Data entries:

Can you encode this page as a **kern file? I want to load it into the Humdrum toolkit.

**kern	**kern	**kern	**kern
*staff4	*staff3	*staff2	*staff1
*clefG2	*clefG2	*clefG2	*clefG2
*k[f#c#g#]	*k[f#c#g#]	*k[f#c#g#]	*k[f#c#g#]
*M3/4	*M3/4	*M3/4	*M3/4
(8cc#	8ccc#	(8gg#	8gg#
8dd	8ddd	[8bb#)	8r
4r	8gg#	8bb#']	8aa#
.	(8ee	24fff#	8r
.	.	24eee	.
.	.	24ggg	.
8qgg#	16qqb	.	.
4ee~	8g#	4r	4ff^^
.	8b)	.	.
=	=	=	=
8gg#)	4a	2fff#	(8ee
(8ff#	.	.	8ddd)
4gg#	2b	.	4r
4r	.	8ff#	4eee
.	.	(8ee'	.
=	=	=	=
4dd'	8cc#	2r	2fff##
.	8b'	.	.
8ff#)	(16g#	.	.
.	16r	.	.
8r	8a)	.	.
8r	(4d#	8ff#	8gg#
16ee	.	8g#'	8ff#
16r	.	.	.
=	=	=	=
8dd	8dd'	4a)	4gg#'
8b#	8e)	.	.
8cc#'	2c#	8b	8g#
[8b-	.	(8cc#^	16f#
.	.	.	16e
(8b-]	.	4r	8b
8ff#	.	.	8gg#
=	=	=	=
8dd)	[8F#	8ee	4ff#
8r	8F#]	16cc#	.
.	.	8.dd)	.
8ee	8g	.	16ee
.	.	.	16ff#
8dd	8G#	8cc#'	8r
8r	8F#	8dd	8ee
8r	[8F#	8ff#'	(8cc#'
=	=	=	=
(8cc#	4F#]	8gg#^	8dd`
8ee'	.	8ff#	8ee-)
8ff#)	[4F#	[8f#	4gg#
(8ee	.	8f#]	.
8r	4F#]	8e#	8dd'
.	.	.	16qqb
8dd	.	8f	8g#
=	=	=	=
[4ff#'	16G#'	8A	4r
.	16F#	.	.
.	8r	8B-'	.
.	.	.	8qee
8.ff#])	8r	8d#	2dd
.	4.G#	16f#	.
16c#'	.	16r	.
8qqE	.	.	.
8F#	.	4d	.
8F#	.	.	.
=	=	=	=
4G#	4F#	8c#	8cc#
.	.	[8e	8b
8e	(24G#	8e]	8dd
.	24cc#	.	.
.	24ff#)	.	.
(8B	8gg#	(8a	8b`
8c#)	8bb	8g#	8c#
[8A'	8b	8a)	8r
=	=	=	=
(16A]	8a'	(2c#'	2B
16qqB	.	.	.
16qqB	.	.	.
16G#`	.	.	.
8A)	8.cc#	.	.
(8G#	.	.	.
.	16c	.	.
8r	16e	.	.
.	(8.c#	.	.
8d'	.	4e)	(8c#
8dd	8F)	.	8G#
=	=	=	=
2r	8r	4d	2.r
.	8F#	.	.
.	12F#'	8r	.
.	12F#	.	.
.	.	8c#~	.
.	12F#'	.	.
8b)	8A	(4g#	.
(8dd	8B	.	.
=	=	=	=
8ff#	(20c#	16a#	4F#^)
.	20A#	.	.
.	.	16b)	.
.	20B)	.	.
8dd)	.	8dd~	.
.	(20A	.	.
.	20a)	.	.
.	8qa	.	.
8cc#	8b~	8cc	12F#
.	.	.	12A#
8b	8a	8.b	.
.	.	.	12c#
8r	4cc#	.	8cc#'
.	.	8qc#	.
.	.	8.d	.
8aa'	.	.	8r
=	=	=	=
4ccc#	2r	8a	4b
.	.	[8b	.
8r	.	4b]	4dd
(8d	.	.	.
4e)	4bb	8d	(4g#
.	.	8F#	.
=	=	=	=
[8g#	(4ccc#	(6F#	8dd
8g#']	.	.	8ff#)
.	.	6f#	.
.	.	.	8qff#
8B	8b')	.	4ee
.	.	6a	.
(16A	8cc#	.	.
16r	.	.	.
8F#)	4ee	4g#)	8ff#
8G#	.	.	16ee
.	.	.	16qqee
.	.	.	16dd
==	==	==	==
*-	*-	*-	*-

# Your goal
Write these lines out again, swapping "this page" for "this score" wherever it occurs and leaving everything else as it is.

# Output of the task
Can you encode this score as a **kern file? I want to load it into the Humdrum toolkit.

**kern	**kern	**kern	**kern
*staff4	*staff3	*staff2	*staff1
*clefG2	*clefG2	*clefG2	*clefG2
*k[f#c#g#]	*k[f#c#g#]	*k[f#c#g#]	*k[f#c#g#]
*M3/4	*M3/4	*M3/4	*M3/4
(8cc#	8ccc#	(8gg#	8gg#
8dd	8ddd	[8bb#)	8r
4r	8gg#	8bb#']	8aa#
.	(8ee	24fff#	8r
.	.	24eee	.
.	.	24ggg	.
8qgg#	16qqb	.	.
4ee~	8g#	4r	4ff^^
.	8b)	.	.
=	=	=	=
8gg#)	4a	2fff#	(8ee
(8ff#	.	.	8ddd)
4gg#	2b	.	4r
4r	.	8ff#	4eee
.	.	(8ee'	.
=	=	=	=
4dd'	8cc#	2r	2fff##
.	8b'	.	.
8ff#)	(16g#	.	.
.	16r	.	.
8r	8a)	.	.
8r	(4d#	8ff#	8gg#
16ee	.	8g#'	8ff#
16r	.	.	.
=	=	=	=
8dd	8dd'	4a)	4gg#'
8b#	8e)	.	.
8cc#'	2c#	8b	8g#
[8b-	.	(8cc#^	16f#
.	.	.	16e
(8b-]	.	4r	8b
8ff#	.	.	8gg#
=	=	=	=
8dd)	[8F#	8ee	4ff#
8r	8F#]	16cc#	.
.	.	8.dd)	.
8ee	8g	.	16ee
.	.	.	16ff#
8dd	8G#	8cc#'	8r
8r	8F#	8dd	8ee
8r	[8F#	8ff#'	(8cc#'
=	=	=	=
(8cc#	4F#]	8gg#^	8dd`
8ee'	.	8ff#	8ee-)
8ff#)	[4F#	[8f#	4gg#
(8ee	.	8f#]	.
8r	4F#]	8e#	8dd'
.	.	.	16qqb
8dd	.	8f	8g#
=	=	=	=
[4ff#'	16G#'	8A	4r
.	16F#	.	.
.	8r	8B-'	.
.	.	.	8qee
8.ff#])	8r	8d#	2dd
.	4.G#	16f#	.
16c#'	.	16r	.
8qqE	.	.	.
8F#	.	4d	.
8F#	.	.	.
=	=	=	=
4G#	4F#	8c#	8cc#
.	.	[8e	8b
8e	(24G#	8e]	8dd
.	24cc#	.	.
.	24ff#)	.	.
(8B	8gg#	(8a	8b`
8c#)	8bb	8g#	8c#
[8A'	8b	8a)	8r
=	=	=	=
(16A]	8a'	(2c#'	2B
16qqB	.	.	.
16qqB	.	.	.
16G#`	.	.	.
8A)	8.cc#	.	.
(8G#	.	.	.
.	16c	.	.
8r	16e	.	.
.	(8.c#	.	.
8d'	.	4e)	(8c#
8dd	8F)	.	8G#
=	=	=	=
2r	8r	4d	2.r
.	8F#	.	.
.	12F#'	8r	.
.	12F#	.	.
.	.	8c#~	.
.	12F#'	.	.
8b)	8A	(4g#	.
(8dd	8B	.	.
=	=	=	=
8ff#	(20c#	16a#	4F#^)
.	20A#	.	.
.	.	16b)	.
.	20B)	.	.
8dd)	.	8dd~	.
.	(20A	.	.
.	20a)	.	.
.	8qa	.	.
8cc#	8b~	8cc	12F#
.	.	.	12A#
8b	8a	8.b	.
.	.	.	12c#
8r	4cc#	.	8cc#'
.	.	8qc#	.
.	.	8.d	.
8aa'	.	.	8r
=	=	=	=
4ccc#	2r	8a	4b
.	.	[8b	.
8r	.	4b]	4dd
(8d	.	.	.
4e)	4bb	8d	(4g#
.	.	8F#	.
=	=	=	=
[8g#	(4ccc#	(6F#	8dd
8g#']	.	.	8ff#)
.	.	6f#	.
.	.	.	8qff#
8B	8b')	.	4ee
.	.	6a	.
(16A	8cc#	.	.
16r	.	.	.
8F#)	4ee	4g#)	8ff#
8G#	.	.	16ee
.	.	.	16qqee
.	.	.	16dd
==	==	==	==
*-	*-	*-	*-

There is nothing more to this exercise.